== Requirement ==
Leave the images behind and copy every record exactly.

== Exercise material ==
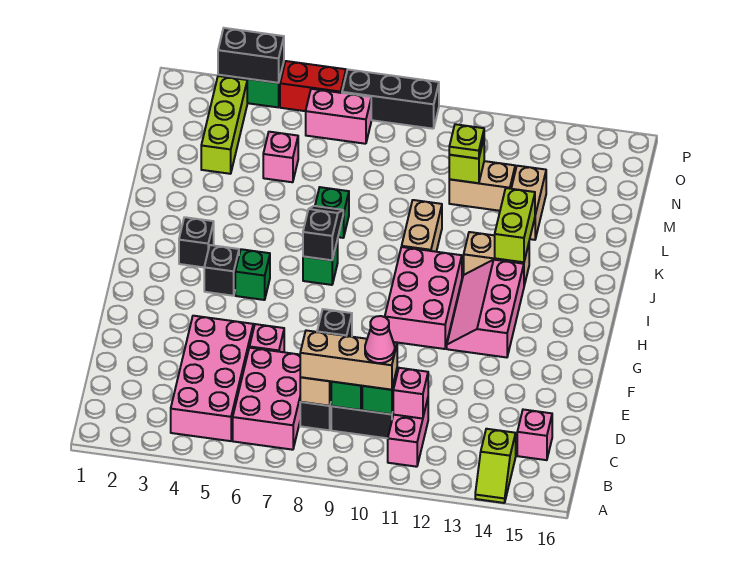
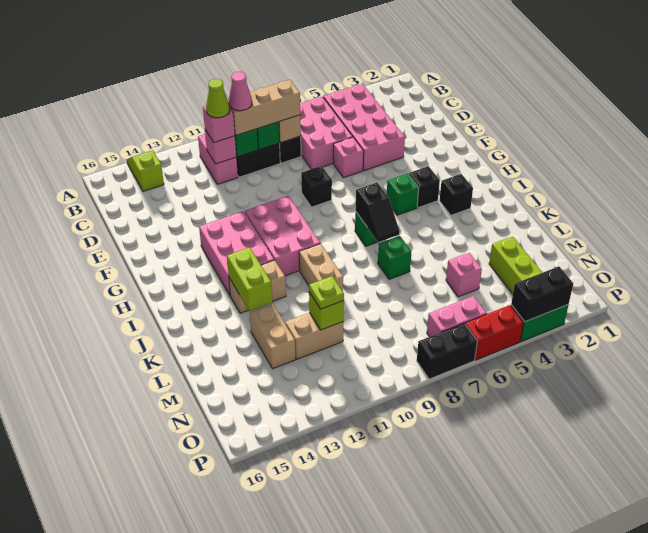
none -> lime cone C11 level 4
pink brick C15 level 1 -> pink brick C11 level 3
pink slope G12:I13 level 1 top 13 -> pink brick G12:I13 level 1
black brick P7:P9 level 1 -> black brick P7:P8 level 1

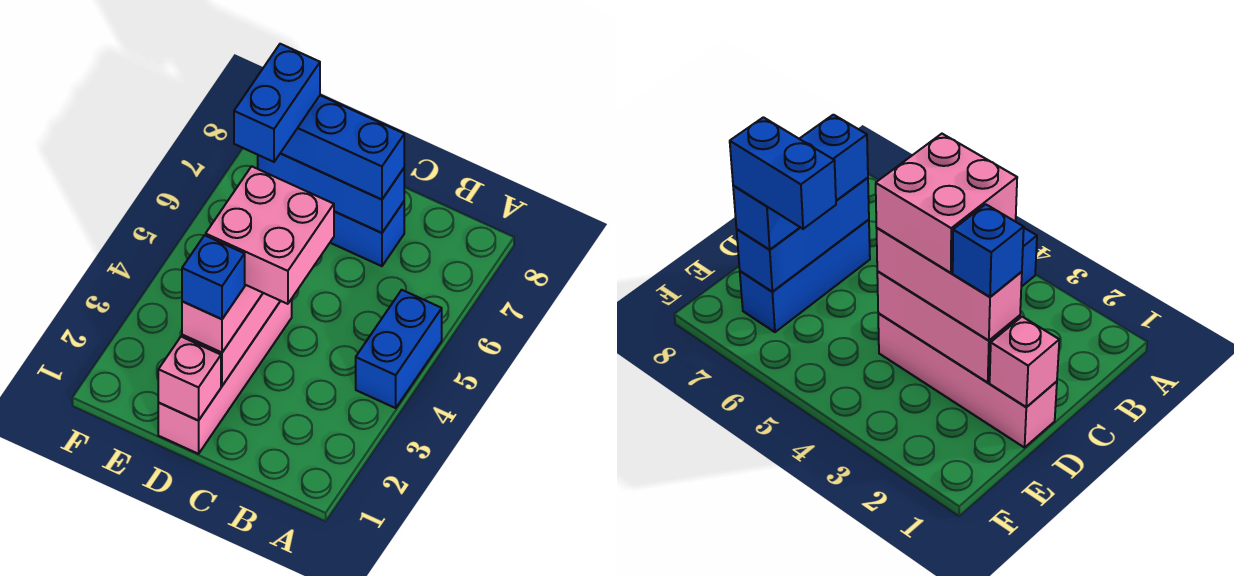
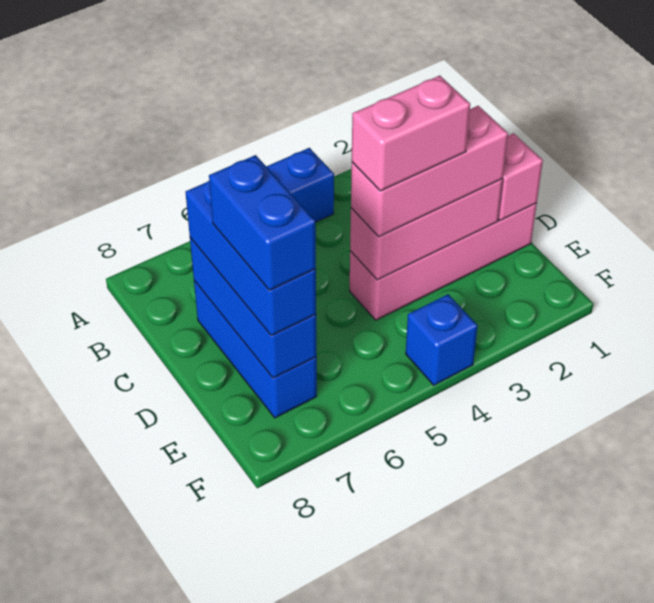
pink brick C3:D4 level 4 -> pink brick D3:D4 level 4
blue brick D2 level 4 -> blue brick F4 level 1
blue brick E6:E7 level 4 -> blue brick D7:E7 level 4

== Solved problem ==
none -> lime cone C11 level 4
pink brick C15 level 1 -> pink brick C11 level 3
pink slope G12:I13 level 1 top 13 -> pink brick G12:I13 level 1
black brick P7:P9 level 1 -> black brick P7:P8 level 1

pink brick C3:D4 level 4 -> pink brick D3:D4 level 4
blue brick D2 level 4 -> blue brick F4 level 1
blue brick E6:E7 level 4 -> blue brick D7:E7 level 4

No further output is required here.